● **INFORMATION GIVEN**:
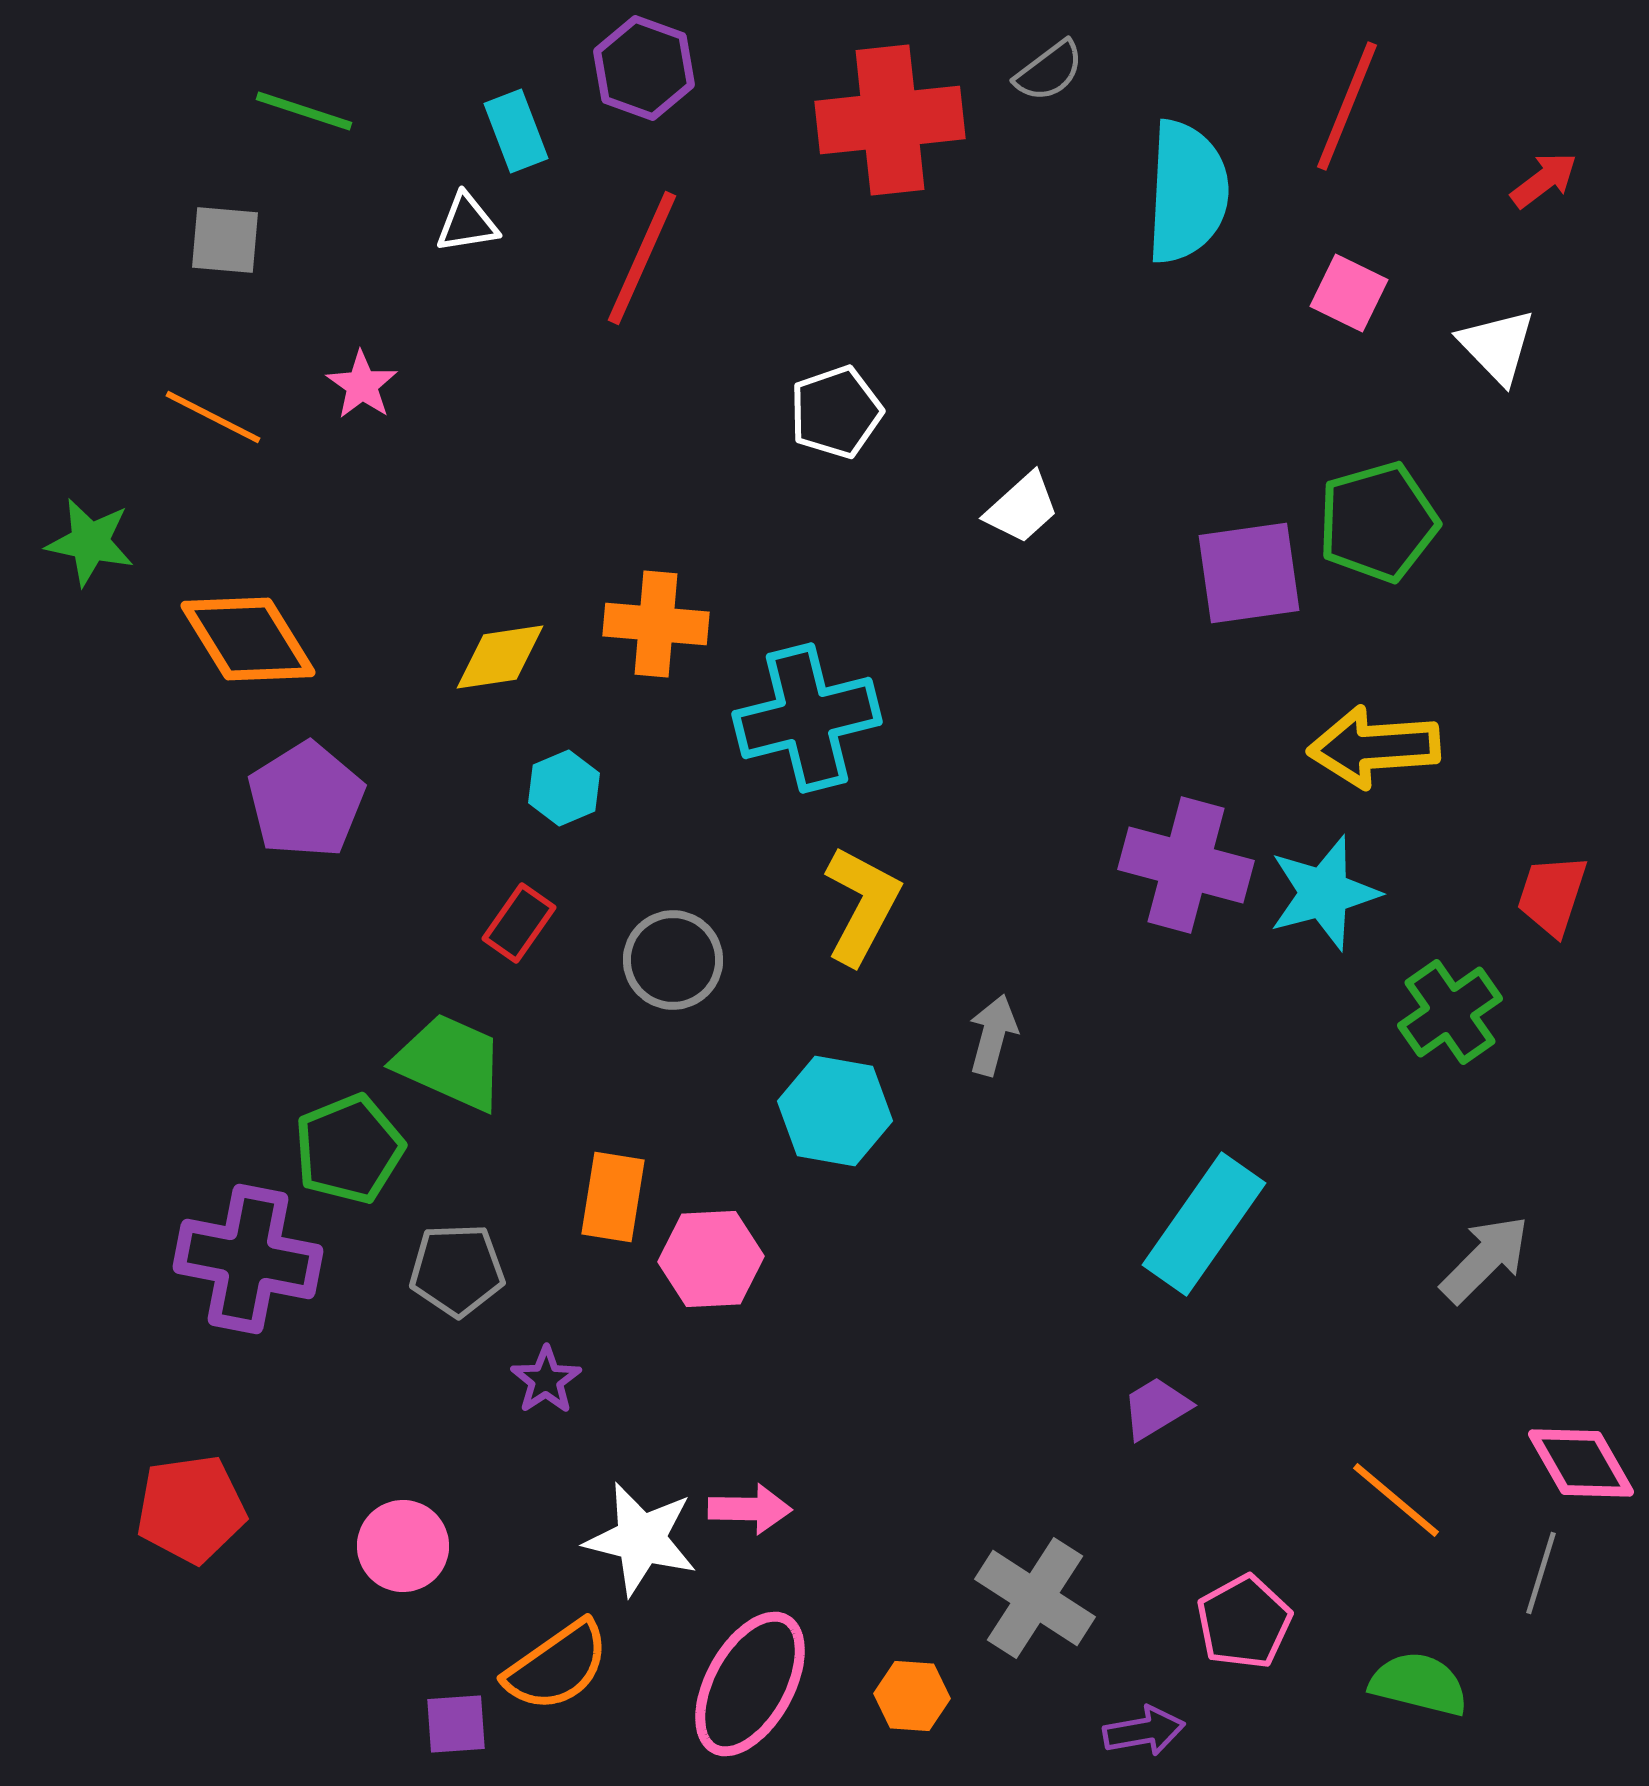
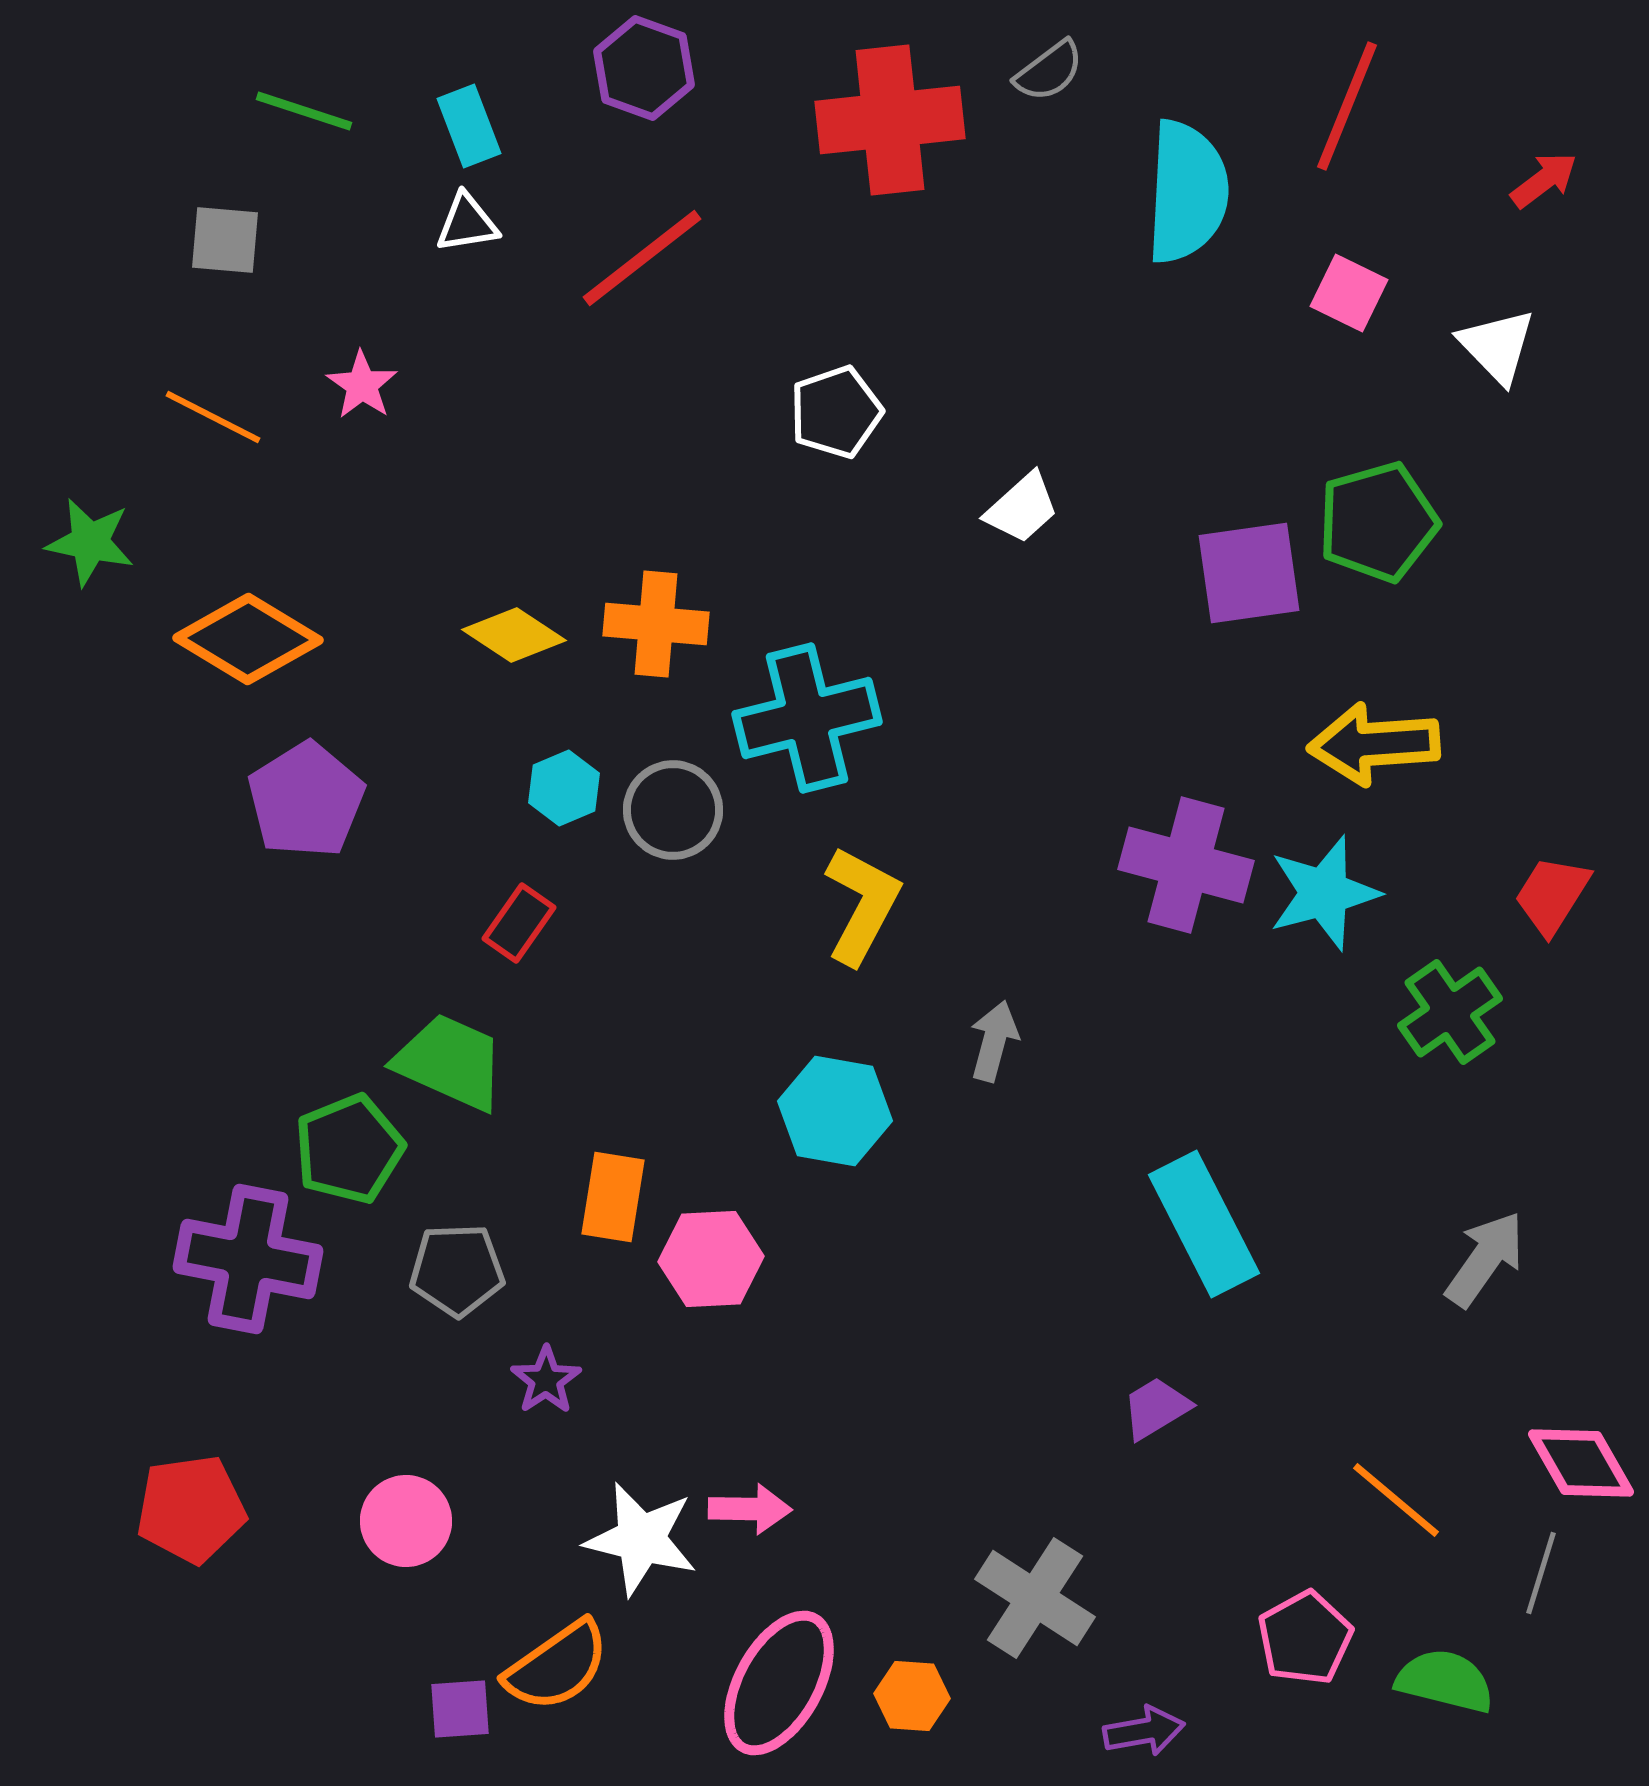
cyan rectangle at (516, 131): moved 47 px left, 5 px up
red line at (642, 258): rotated 28 degrees clockwise
orange diamond at (248, 639): rotated 27 degrees counterclockwise
yellow diamond at (500, 657): moved 14 px right, 22 px up; rotated 42 degrees clockwise
yellow arrow at (1374, 747): moved 3 px up
red trapezoid at (1552, 895): rotated 14 degrees clockwise
gray circle at (673, 960): moved 150 px up
gray arrow at (993, 1035): moved 1 px right, 6 px down
cyan rectangle at (1204, 1224): rotated 62 degrees counterclockwise
gray arrow at (1485, 1259): rotated 10 degrees counterclockwise
pink circle at (403, 1546): moved 3 px right, 25 px up
pink pentagon at (1244, 1622): moved 61 px right, 16 px down
pink ellipse at (750, 1684): moved 29 px right, 1 px up
green semicircle at (1419, 1684): moved 26 px right, 3 px up
purple square at (456, 1724): moved 4 px right, 15 px up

● **EXERCISE PROMPT**:
Your task is to copy every line of the entries that contains the string "rectangle".

● **OUTPUT**:
cyan rectangle at (516, 131): moved 47 px left, 5 px up
cyan rectangle at (1204, 1224): rotated 62 degrees counterclockwise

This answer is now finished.